* _TASK OBJECTIVE_: Every line of the listing must be reproduced as it stands. Leave the images behind.

* _DATA FOR THIS EXERCISE_:
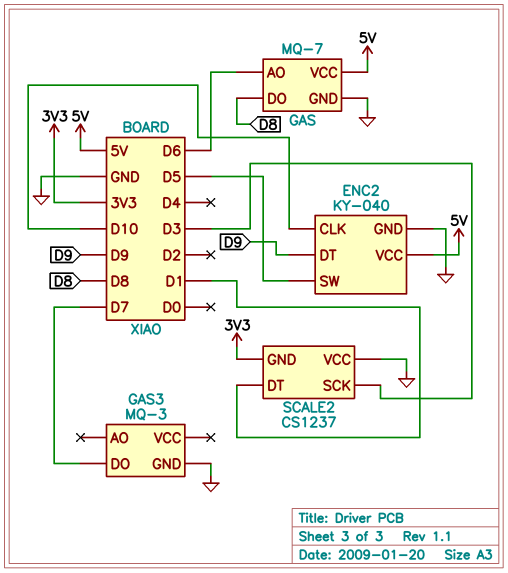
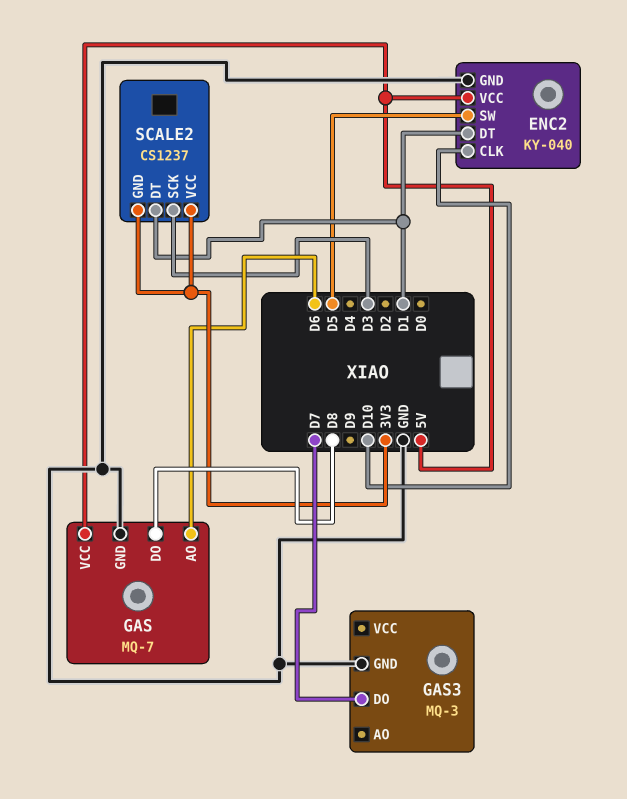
ENC2 pin DT: D9 -> D1
SCALE2 pin VCC: GND -> 3V3

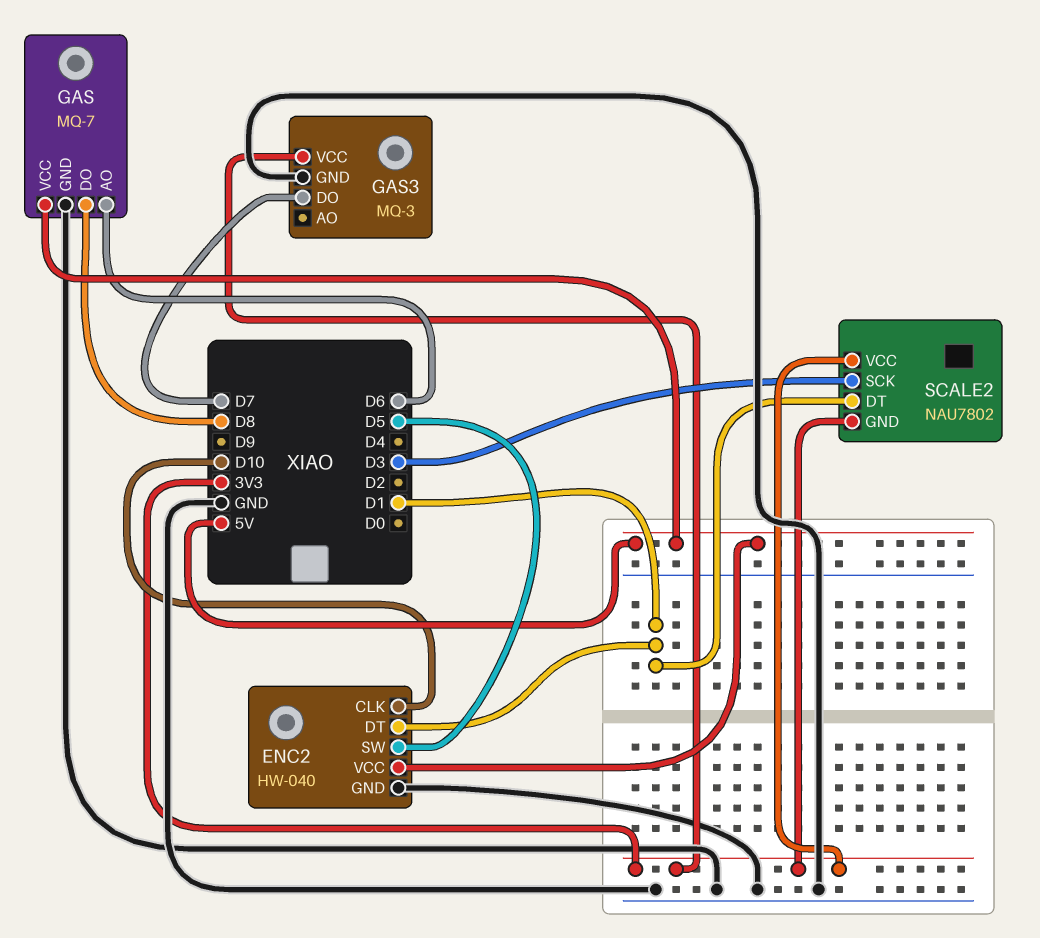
ENC2: KY-040 -> HW-040
GAS3 pin VCC: none -> 3V3
SCALE2: CS1237 -> NAU7802

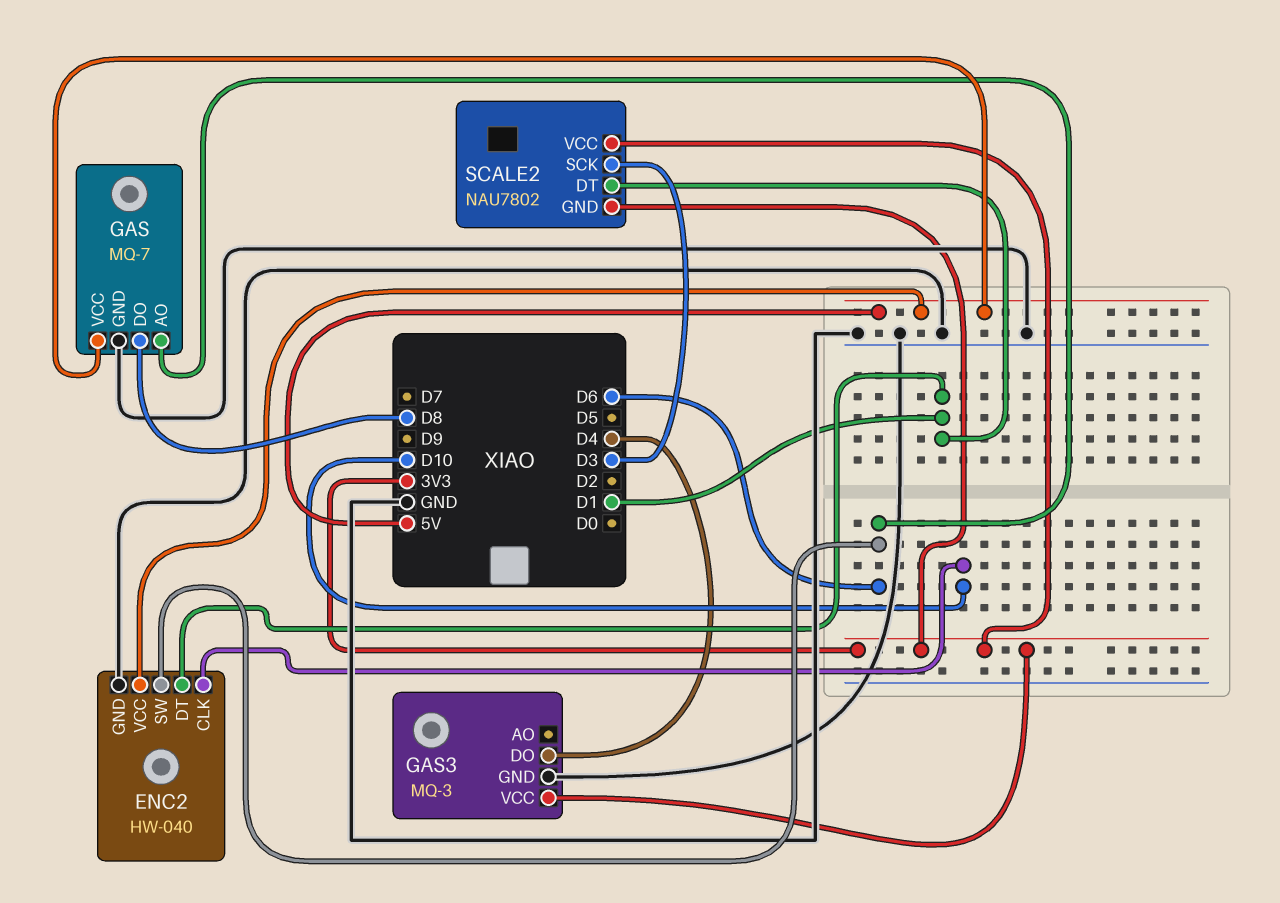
ENC2 pin SW: D5 -> D6
GAS3 pin DO: D7 -> D4

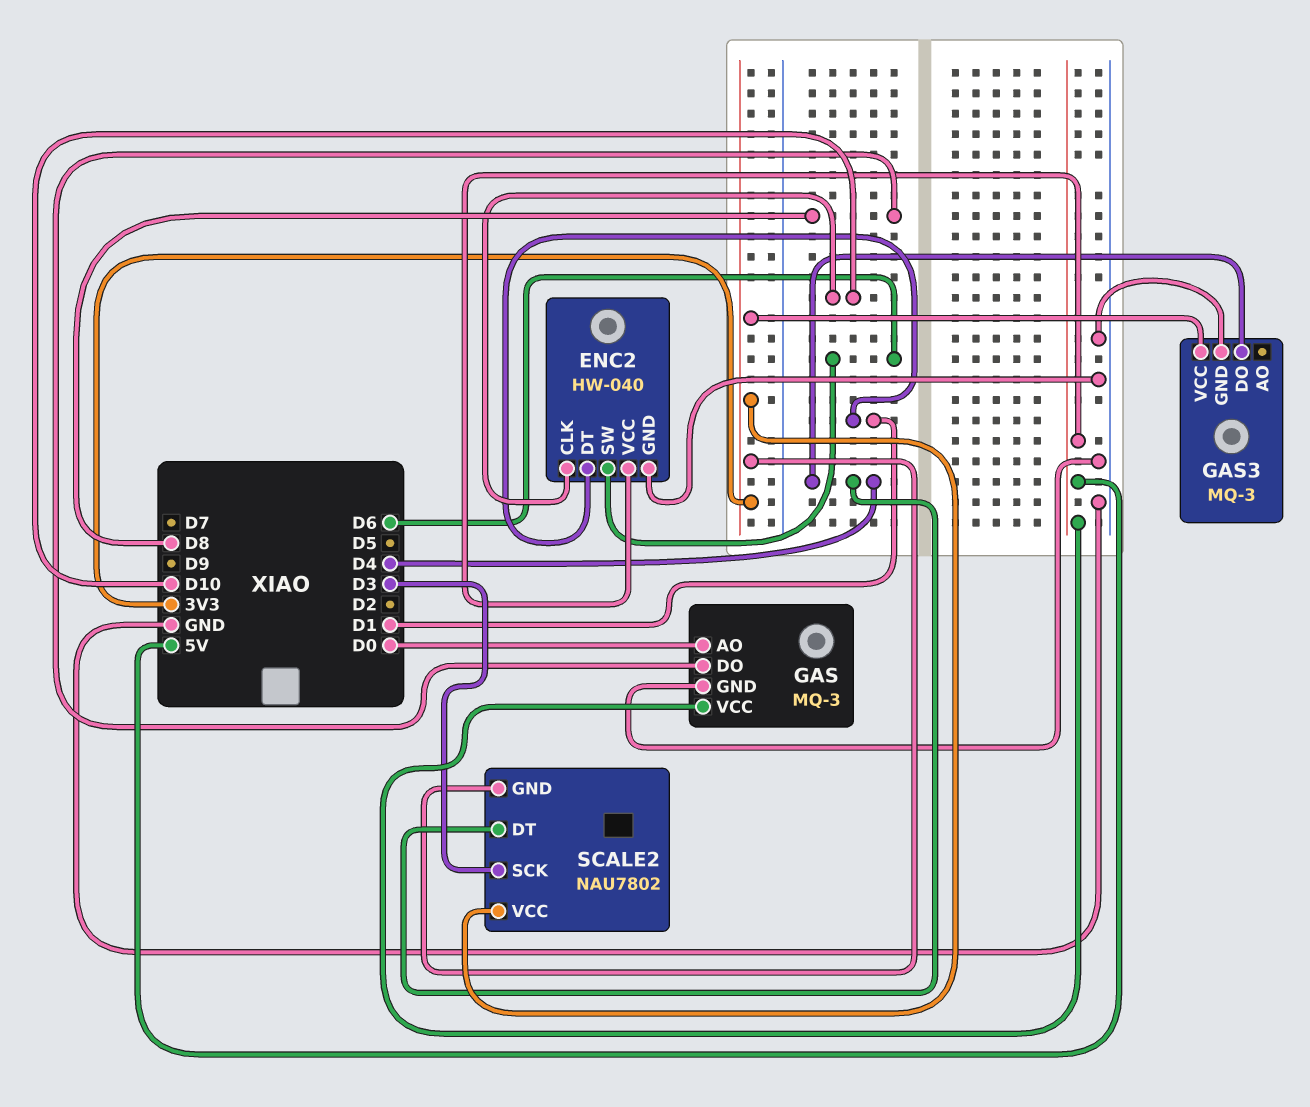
GAS: MQ-7 -> MQ-3
GAS pin AO: D6 -> D0
SCALE2 pin DT: D1 -> D4

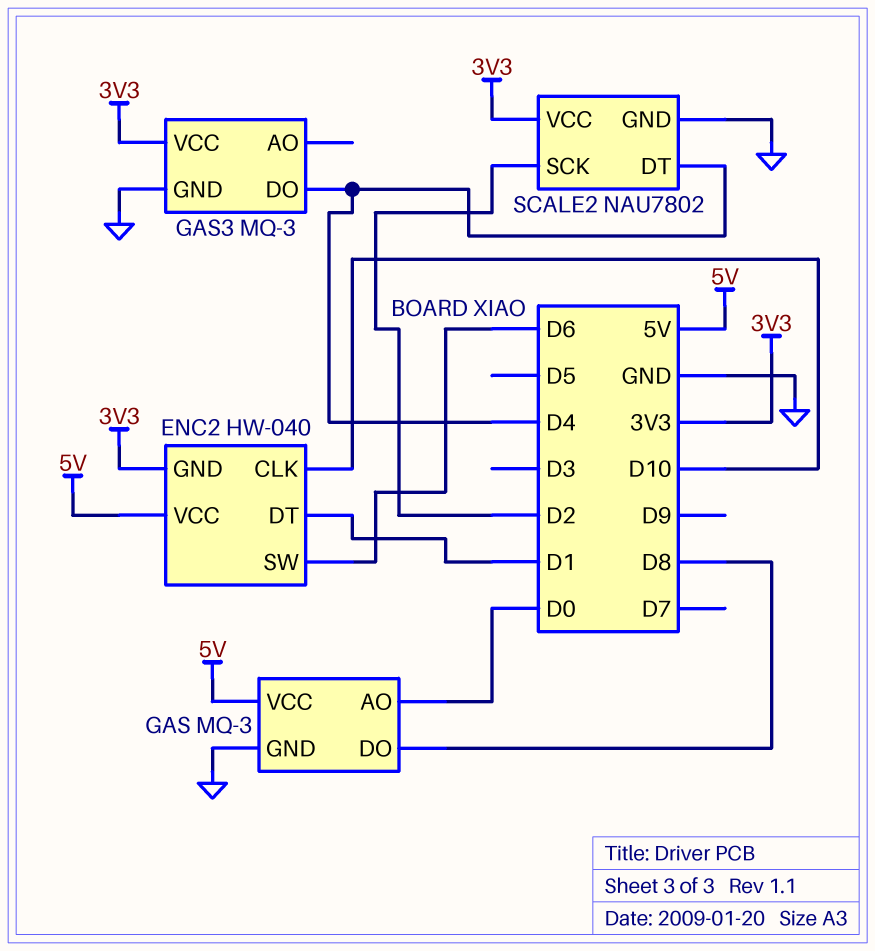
ENC2 pin GND: GND -> 3V3
SCALE2 pin GND: 3V3 -> GND
SCALE2 pin SCK: D3 -> D2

* _ANSWER AREA_:
ENC2 pin DT: D9 -> D1
SCALE2 pin VCC: GND -> 3V3

ENC2: KY-040 -> HW-040
GAS3 pin VCC: none -> 3V3
SCALE2: CS1237 -> NAU7802

ENC2 pin SW: D5 -> D6
GAS3 pin DO: D7 -> D4

GAS: MQ-7 -> MQ-3
GAS pin AO: D6 -> D0
SCALE2 pin DT: D1 -> D4

ENC2 pin GND: GND -> 3V3
SCALE2 pin GND: 3V3 -> GND
SCALE2 pin SCK: D3 -> D2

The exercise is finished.